Records excerpted from a collection:
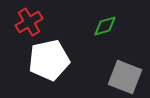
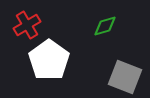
red cross: moved 2 px left, 3 px down
white pentagon: rotated 24 degrees counterclockwise
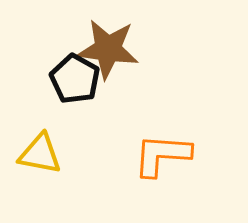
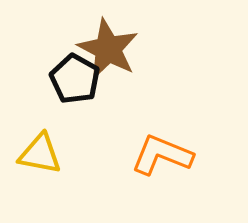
brown star: rotated 20 degrees clockwise
orange L-shape: rotated 18 degrees clockwise
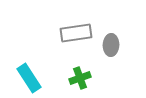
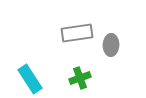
gray rectangle: moved 1 px right
cyan rectangle: moved 1 px right, 1 px down
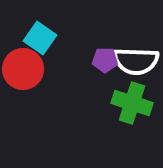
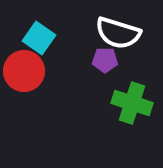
cyan square: moved 1 px left
white semicircle: moved 18 px left, 28 px up; rotated 15 degrees clockwise
red circle: moved 1 px right, 2 px down
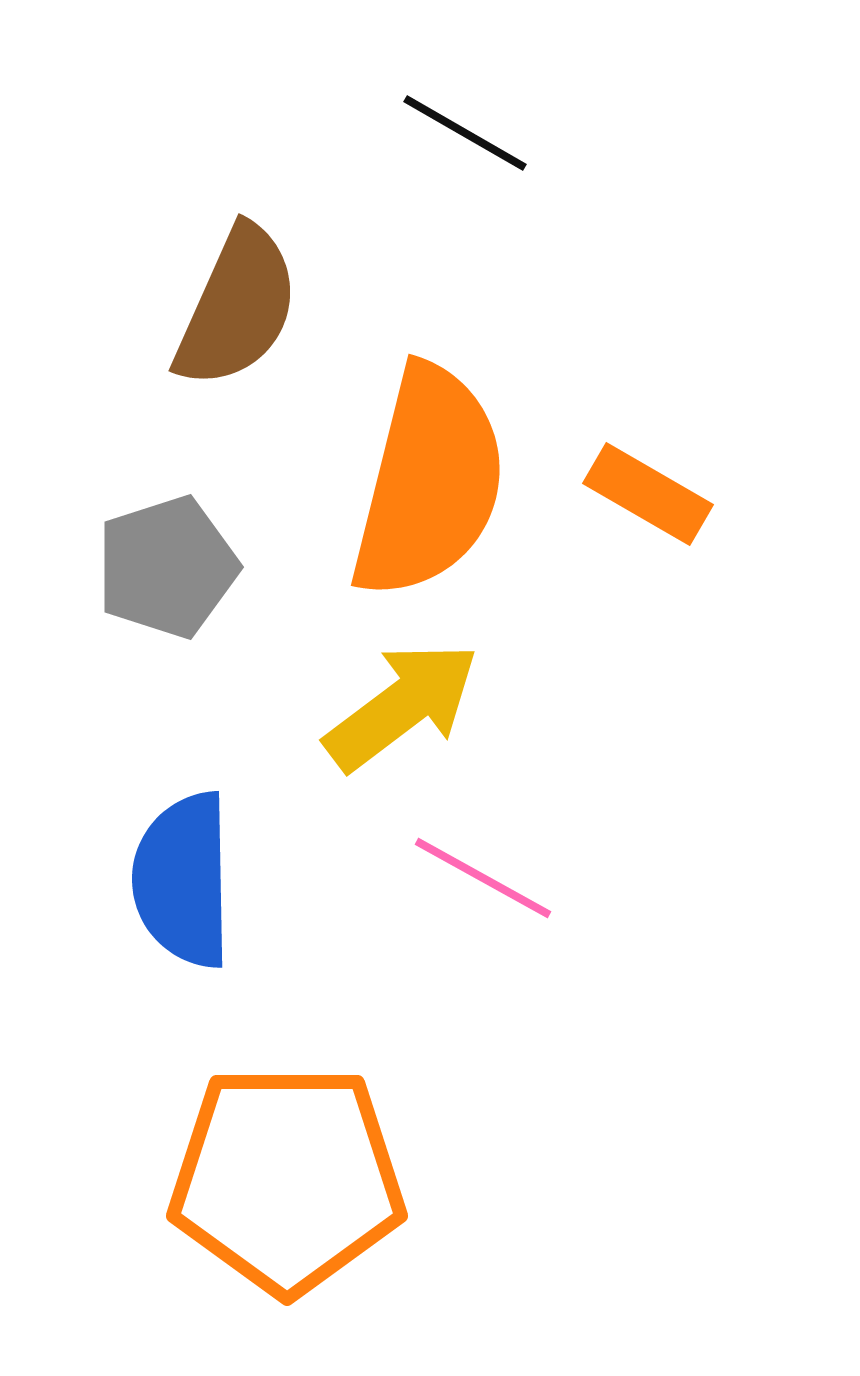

What you are asked to do: Your answer should be the lines above from the one that contains "orange L-shape: rotated 18 degrees clockwise" through the last, set down exactly, with the pictures removed.

Exercise result:
orange L-shape: rotated 18 degrees clockwise
gray rectangle: moved 1 px right
cyan rectangle: moved 1 px right, 1 px down
cyan square: moved 1 px left
white semicircle: moved 18 px left, 28 px up; rotated 15 degrees clockwise
red circle: moved 1 px right, 2 px down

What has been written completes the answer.